[Work to be completed] The answer must be a single number: how many lines of the records below contain "weiß".

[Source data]
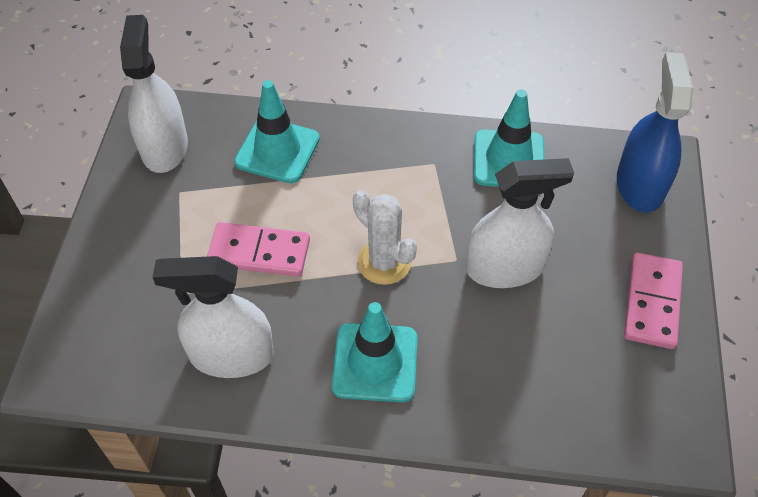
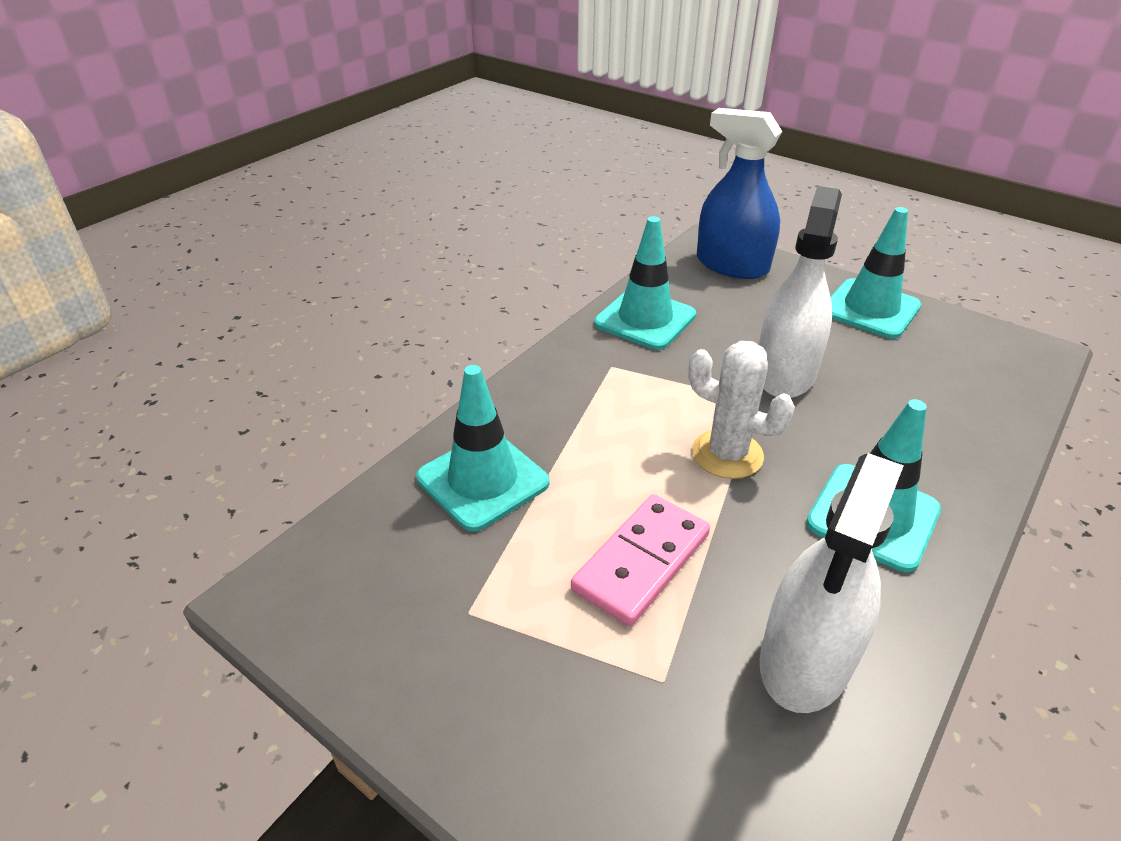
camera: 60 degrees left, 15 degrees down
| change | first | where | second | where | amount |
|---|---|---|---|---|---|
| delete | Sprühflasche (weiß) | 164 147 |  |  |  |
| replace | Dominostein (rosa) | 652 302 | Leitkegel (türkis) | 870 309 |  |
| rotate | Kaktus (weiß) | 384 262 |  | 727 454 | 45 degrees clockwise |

[Solution to this task] 2